- **Work order**: Return only this: the line with "(481, 222) = (489, 208): brown" and all the lines that follow it below, through the final one, exactly as they are.

(Excerpts from a dataset)
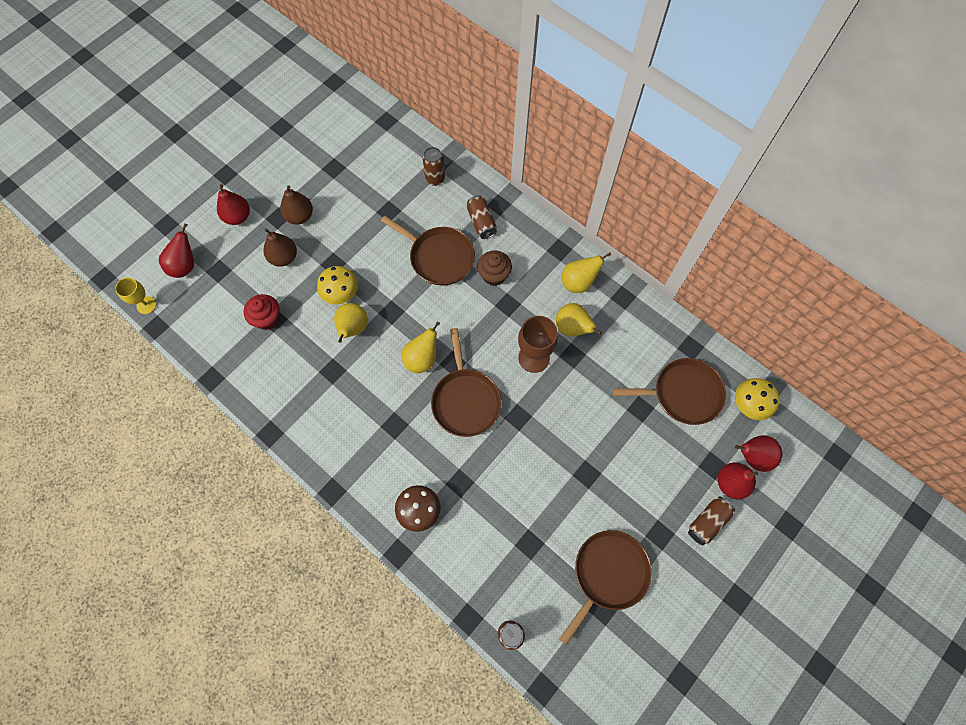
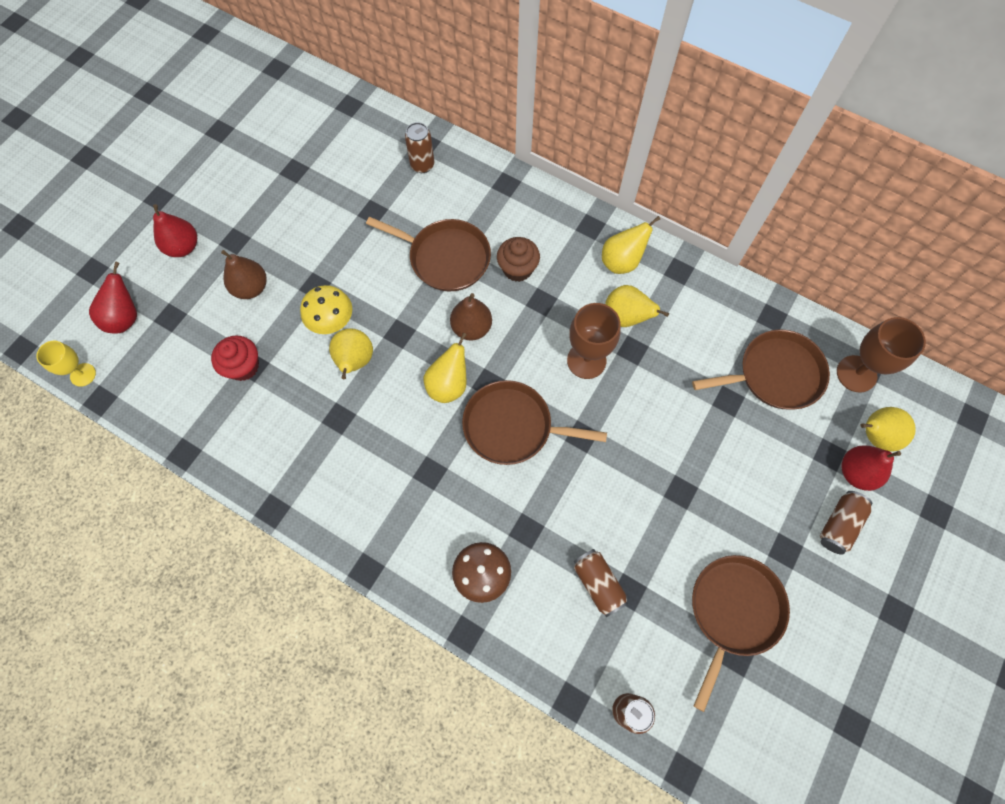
camera: 10 degrees left, 0 degrees up
(300, 216) = (262, 235): brown pear -> brown pear (471, 328)
(465, 400) = (512, 426): brown pan -> brown pan turned 120 degrees clockwise
(481, 222) = (489, 208): brown can -> brown can (598, 583)
(749, 404) = (856, 374): yellow mushroom -> brown goblet
(752, 456) = (874, 436): red pear -> yellow pear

- **Solved exercise**:
(481, 222) = (489, 208): brown can -> brown can (598, 583)
(749, 404) = (856, 374): yellow mushroom -> brown goblet
(752, 456) = (874, 436): red pear -> yellow pear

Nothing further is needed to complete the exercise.